(Dataset extract begins)

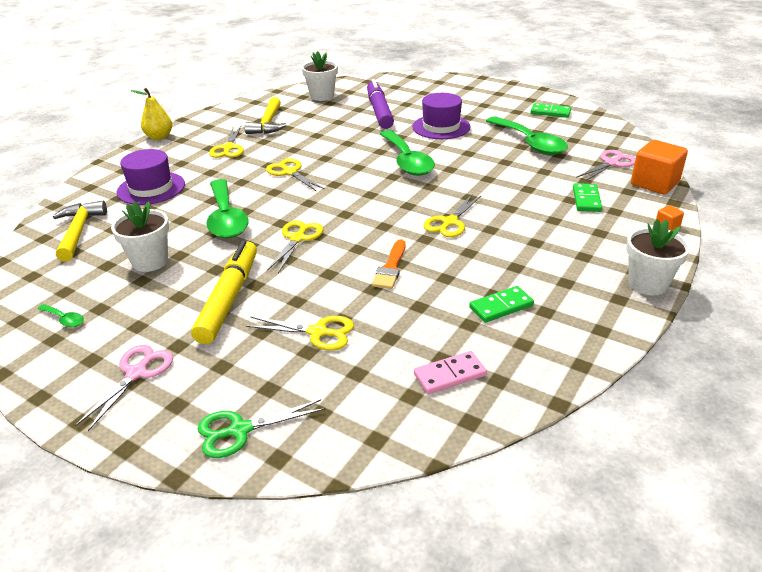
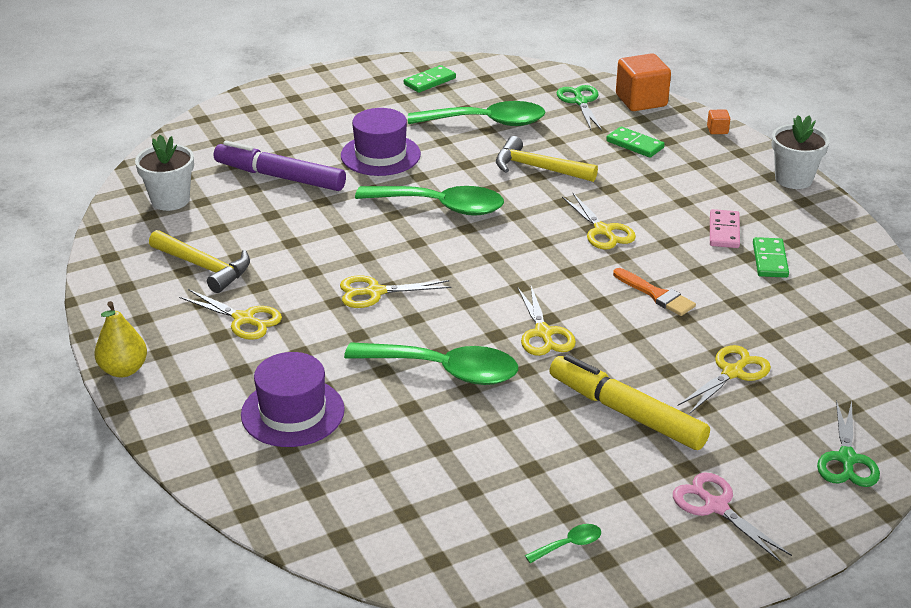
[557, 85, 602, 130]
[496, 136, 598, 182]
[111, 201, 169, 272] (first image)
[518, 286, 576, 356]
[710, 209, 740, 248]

(Dataset extract ends)

* **Exercise description**:
You need to restate all of the entries above exactly and leave the pictures behind.

* **Output below**:
[557, 85, 602, 130]
[496, 136, 598, 182]
[111, 201, 169, 272] (first image)
[518, 286, 576, 356]
[710, 209, 740, 248]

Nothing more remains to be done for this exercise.